### Exercise requirements
Scan the data, and whenever a line contains "grey", copy it.

══ Dataset records

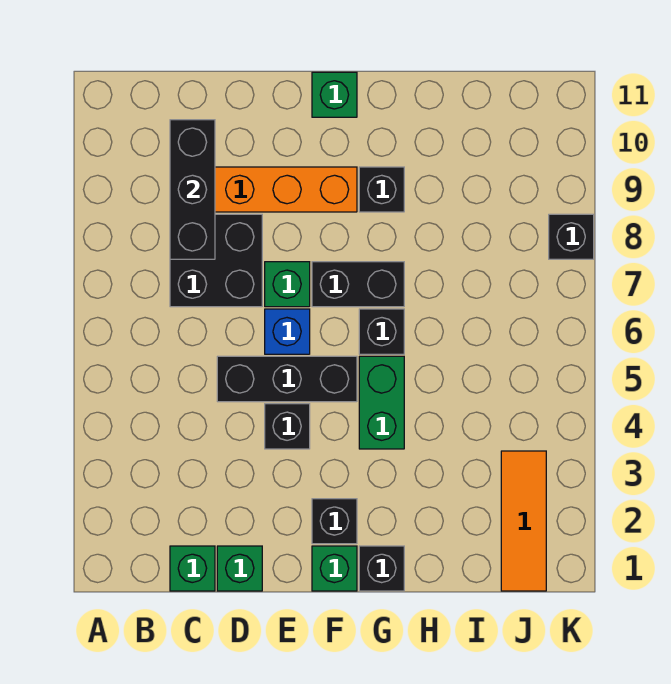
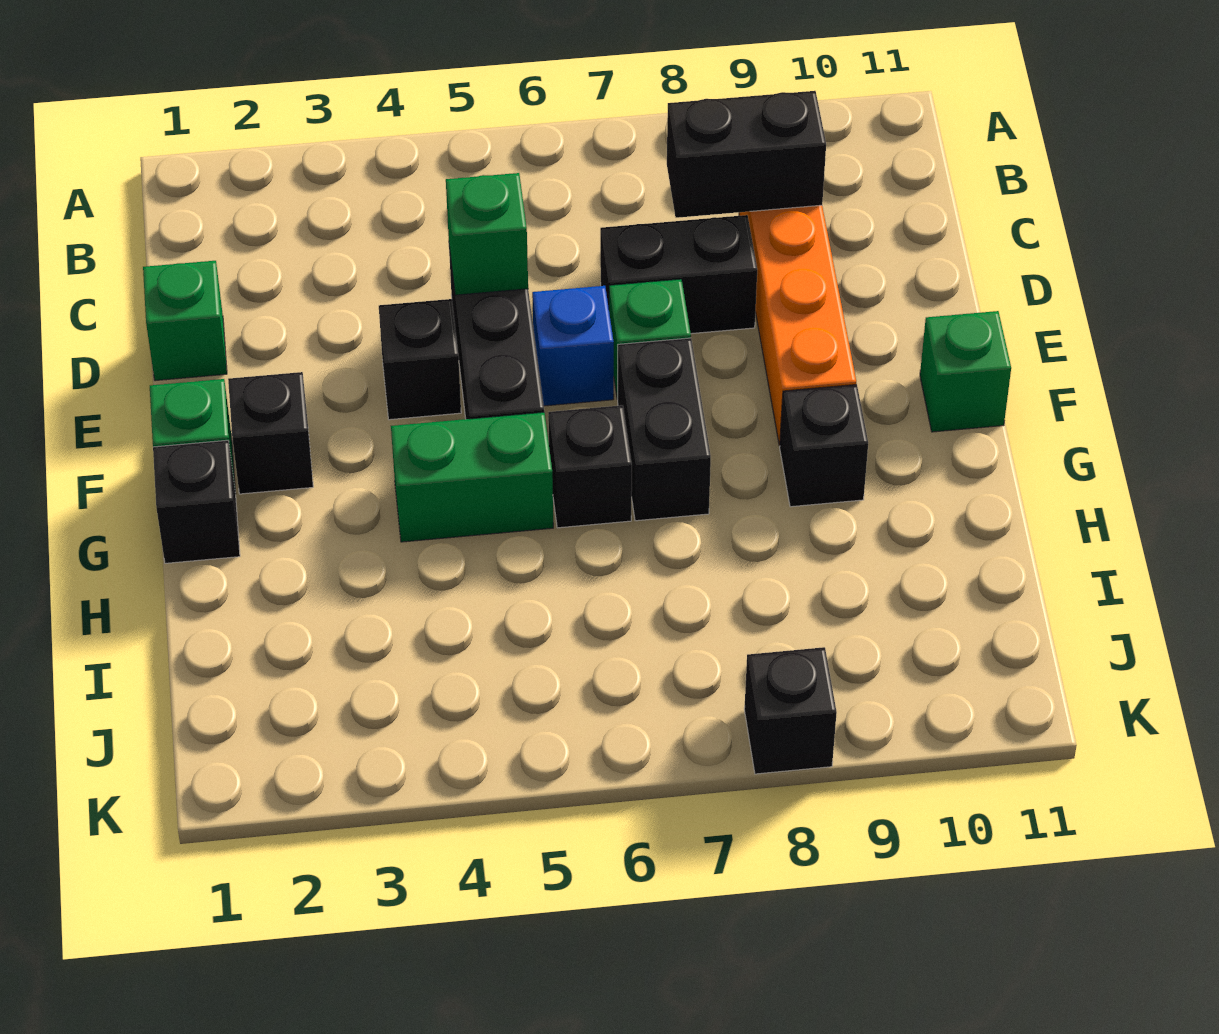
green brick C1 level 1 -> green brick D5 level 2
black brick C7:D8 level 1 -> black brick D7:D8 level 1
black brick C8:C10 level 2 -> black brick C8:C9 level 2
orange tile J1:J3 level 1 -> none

════
══ Dataset records

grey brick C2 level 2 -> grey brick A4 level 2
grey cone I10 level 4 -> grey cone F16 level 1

════

### Response below
grey brick C2 level 2 -> grey brick A4 level 2
grey cone I10 level 4 -> grey cone F16 level 1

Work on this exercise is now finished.